:: ACTIVITY ::
Extract from the listing each line in which the word "none" appears.

:: EXCERPTED RECORDS ::
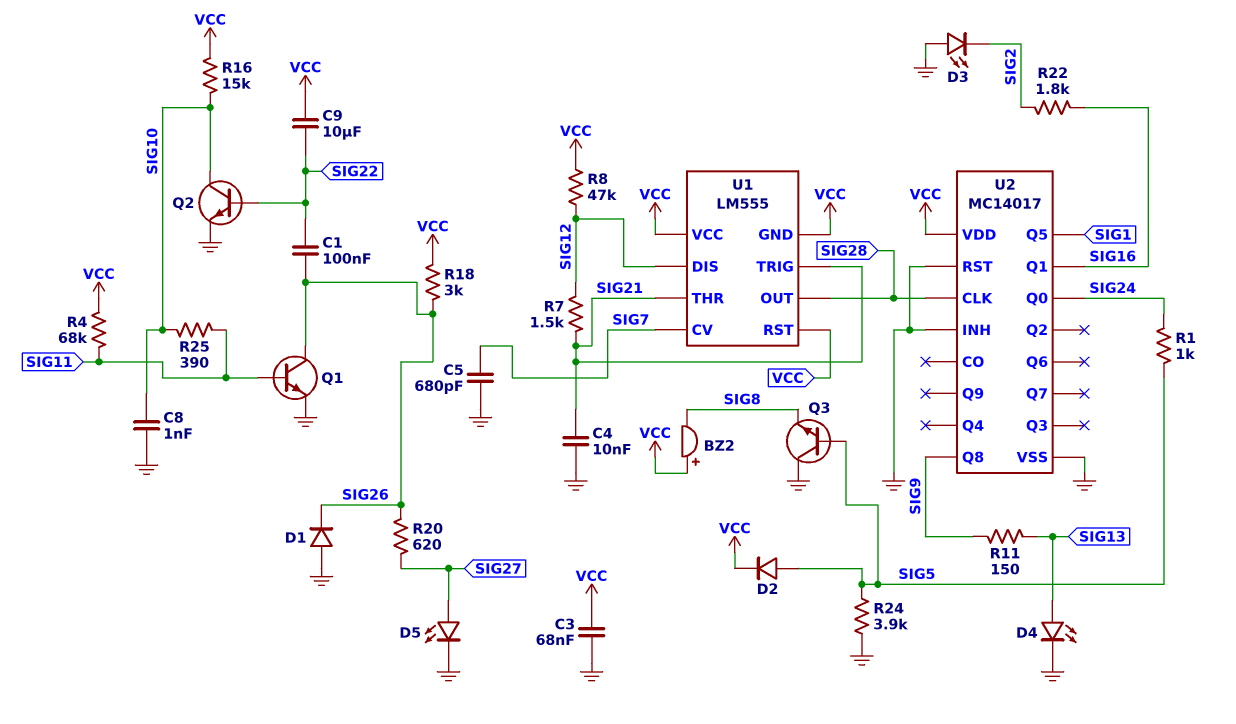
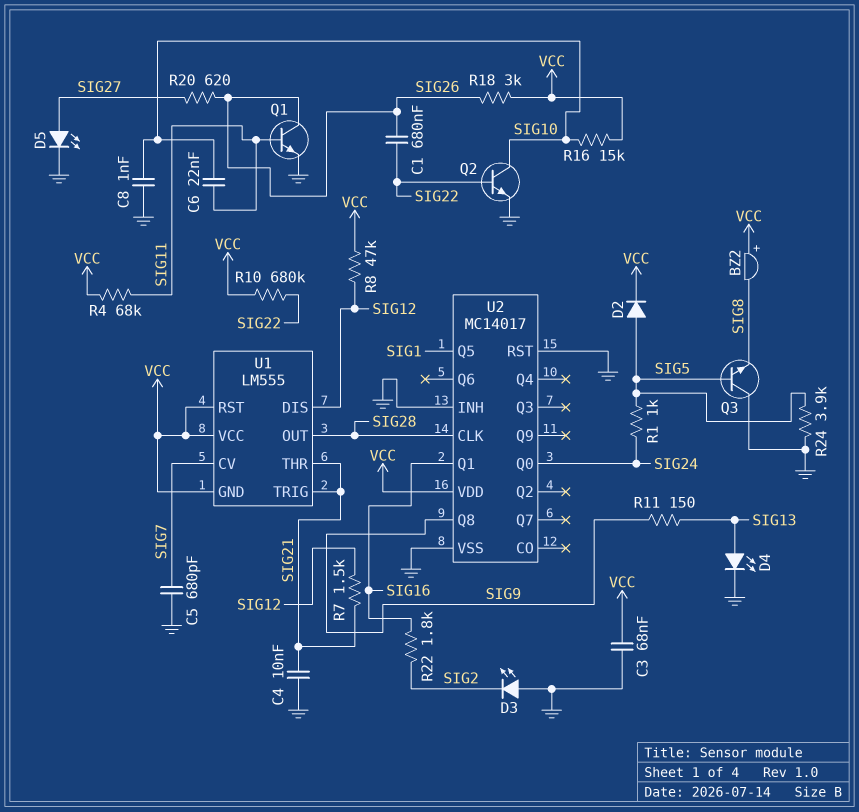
C1: 100nF (SIG22, SIG26) -> 680nF (SIG22, SIG26)
C6: none -> 22nF (SIG10, SIG11)
C9: 10uF (SIG22, VCC) -> none
D1: diode (A GND, K SIG26) -> none
R10: none -> 680k (SIG22, VCC)
R25: 390 (SIG10, SIG11) -> none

:: RESPONSE ::
C6: none -> 22nF (SIG10, SIG11)
C9: 10uF (SIG22, VCC) -> none
D1: diode (A GND, K SIG26) -> none
R10: none -> 680k (SIG22, VCC)
R25: 390 (SIG10, SIG11) -> none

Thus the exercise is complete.